(Excerpts from a dataset)
##########

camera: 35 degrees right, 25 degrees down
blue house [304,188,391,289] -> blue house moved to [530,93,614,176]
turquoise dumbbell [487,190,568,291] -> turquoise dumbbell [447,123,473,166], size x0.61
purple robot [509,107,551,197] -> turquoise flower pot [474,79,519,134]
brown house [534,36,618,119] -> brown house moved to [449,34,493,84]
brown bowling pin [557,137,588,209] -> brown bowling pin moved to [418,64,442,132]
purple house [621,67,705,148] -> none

##########

### EXERCISE DESCRIPTION
Whenever a line of the data includes the word "brown", show that line in full.

### YOUR SOLUTION
brown house [534,36,618,119] -> brown house moved to [449,34,493,84]
brown bowling pin [557,137,588,209] -> brown bowling pin moved to [418,64,442,132]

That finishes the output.